**Aim of the task**. Arrange the entries below, from the line containing "This screenshot has width=924, height=1308. What" through the line containing "tines (2090, 588)", as a two-column CSV with the headers input and output. Give one row per entry, with its text and its answer each in a single quoted field and any line breaks replaced by spaces.

**Material for this task**.
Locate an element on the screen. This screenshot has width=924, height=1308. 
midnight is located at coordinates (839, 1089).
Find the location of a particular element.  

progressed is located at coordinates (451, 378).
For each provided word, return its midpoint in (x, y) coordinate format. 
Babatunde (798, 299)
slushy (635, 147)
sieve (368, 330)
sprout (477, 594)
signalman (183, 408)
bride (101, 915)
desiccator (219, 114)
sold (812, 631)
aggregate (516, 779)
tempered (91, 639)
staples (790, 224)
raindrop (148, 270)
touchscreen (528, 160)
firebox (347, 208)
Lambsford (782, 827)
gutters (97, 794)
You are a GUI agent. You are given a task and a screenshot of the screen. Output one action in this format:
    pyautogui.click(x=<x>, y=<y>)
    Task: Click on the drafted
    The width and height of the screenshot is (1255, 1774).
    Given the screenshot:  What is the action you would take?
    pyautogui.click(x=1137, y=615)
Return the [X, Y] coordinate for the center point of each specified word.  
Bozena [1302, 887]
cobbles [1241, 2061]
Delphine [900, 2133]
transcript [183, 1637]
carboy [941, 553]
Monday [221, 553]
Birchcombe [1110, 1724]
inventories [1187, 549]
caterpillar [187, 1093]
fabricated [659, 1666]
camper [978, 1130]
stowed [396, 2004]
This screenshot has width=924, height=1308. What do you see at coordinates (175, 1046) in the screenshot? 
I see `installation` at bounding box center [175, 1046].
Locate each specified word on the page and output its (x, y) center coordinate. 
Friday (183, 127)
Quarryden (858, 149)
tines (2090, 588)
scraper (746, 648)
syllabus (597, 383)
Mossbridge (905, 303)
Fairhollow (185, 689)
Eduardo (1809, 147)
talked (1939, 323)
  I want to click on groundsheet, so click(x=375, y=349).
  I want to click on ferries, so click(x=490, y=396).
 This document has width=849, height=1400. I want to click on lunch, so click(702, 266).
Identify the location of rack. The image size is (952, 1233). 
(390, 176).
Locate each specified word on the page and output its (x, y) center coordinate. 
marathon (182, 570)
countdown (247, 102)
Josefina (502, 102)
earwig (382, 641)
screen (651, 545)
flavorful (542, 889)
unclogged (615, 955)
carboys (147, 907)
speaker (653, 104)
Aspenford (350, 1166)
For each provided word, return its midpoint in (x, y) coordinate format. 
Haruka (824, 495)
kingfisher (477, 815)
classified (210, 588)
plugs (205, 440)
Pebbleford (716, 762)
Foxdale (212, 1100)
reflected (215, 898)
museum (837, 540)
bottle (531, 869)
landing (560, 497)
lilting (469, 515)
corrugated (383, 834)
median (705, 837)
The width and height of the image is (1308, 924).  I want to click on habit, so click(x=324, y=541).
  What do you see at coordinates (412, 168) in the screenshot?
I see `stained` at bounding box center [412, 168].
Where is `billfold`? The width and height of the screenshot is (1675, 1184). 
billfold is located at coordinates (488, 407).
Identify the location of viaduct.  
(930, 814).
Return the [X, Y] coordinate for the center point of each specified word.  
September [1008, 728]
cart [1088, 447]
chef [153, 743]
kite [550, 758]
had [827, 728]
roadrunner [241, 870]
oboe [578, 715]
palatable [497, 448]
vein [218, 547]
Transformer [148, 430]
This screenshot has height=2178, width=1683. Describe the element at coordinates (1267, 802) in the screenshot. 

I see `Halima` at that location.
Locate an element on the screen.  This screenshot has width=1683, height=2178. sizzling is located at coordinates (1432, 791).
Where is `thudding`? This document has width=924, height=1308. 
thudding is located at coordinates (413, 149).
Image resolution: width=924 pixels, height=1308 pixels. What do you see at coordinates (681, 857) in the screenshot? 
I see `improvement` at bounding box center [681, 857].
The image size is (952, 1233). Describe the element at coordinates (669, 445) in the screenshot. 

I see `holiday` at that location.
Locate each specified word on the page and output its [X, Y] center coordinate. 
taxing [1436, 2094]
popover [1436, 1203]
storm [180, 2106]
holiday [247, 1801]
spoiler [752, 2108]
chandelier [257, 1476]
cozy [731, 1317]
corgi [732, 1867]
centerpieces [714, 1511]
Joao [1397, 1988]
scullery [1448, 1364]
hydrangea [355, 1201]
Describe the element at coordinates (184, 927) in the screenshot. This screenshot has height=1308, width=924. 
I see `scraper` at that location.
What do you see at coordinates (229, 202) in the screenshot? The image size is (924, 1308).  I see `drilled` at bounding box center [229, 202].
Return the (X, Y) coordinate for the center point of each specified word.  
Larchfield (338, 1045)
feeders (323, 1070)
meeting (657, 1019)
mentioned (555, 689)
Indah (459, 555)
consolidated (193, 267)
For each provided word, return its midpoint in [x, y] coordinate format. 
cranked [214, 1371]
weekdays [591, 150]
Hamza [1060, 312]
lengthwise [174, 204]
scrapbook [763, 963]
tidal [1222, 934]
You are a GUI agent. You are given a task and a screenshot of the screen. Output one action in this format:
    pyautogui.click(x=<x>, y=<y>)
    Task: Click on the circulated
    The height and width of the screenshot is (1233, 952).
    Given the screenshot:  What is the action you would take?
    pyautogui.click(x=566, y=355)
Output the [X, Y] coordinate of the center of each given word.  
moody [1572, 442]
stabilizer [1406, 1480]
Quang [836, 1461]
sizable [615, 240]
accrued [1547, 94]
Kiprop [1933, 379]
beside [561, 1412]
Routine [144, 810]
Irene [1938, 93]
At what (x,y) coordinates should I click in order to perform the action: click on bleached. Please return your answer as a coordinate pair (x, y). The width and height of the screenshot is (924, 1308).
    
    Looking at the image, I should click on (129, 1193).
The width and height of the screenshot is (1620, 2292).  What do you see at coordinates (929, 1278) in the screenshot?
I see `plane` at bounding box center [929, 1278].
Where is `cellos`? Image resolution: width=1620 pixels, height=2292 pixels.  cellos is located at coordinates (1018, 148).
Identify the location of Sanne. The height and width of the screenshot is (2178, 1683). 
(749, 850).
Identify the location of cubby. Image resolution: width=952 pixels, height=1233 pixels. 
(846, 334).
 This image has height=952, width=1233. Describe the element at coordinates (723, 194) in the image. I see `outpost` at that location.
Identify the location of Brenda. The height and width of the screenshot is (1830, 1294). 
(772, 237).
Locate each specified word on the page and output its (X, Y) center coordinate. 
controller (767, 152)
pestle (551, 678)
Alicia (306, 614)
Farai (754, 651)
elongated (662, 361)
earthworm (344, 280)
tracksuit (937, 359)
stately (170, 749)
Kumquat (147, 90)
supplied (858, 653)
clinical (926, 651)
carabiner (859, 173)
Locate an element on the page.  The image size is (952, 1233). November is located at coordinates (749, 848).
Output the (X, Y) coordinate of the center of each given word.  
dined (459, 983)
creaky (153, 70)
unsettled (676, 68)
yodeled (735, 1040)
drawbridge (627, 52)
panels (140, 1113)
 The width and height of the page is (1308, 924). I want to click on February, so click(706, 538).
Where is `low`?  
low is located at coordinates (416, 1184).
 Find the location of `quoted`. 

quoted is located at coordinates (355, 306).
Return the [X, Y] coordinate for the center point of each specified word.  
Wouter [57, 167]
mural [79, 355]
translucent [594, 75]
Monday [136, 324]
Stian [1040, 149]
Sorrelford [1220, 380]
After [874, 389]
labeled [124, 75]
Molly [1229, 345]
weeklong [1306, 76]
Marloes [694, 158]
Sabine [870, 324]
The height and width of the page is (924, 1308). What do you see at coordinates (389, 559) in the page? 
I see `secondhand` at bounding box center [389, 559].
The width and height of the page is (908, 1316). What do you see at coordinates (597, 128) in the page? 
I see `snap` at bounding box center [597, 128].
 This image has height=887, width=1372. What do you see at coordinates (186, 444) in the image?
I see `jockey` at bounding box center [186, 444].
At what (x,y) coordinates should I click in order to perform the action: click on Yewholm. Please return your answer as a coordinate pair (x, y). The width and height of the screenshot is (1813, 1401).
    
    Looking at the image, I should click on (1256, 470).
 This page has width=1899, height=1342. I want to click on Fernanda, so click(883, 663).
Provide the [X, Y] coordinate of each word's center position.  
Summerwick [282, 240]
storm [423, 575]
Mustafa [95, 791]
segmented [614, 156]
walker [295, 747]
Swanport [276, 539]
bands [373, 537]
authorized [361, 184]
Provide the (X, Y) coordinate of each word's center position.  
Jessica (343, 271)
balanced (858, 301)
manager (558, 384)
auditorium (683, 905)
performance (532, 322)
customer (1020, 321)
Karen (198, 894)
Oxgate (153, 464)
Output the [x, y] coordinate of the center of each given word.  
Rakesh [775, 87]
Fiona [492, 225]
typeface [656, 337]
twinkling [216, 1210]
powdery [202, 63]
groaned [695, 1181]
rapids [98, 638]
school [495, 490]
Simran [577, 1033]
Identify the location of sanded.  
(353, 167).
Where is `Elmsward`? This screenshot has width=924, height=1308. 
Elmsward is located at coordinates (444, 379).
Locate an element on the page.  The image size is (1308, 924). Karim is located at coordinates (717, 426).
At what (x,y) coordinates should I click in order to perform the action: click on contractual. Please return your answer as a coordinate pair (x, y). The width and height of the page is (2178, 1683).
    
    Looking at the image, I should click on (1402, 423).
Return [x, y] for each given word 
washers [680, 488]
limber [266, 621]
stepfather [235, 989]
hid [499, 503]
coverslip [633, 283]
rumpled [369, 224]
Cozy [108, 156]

**Task solution**.
input,output
"This screenshot has width=924, height=1308. What do you see at coordinates (175, 1046) in the screenshot?","I see `installation` at bounding box center [175, 1046]."
"Locate each specified word on the page and output its (x, y) center coordinate. Friday","(183, 127)"
"Quarryden","(858, 149)"
"tines","(2090, 588)"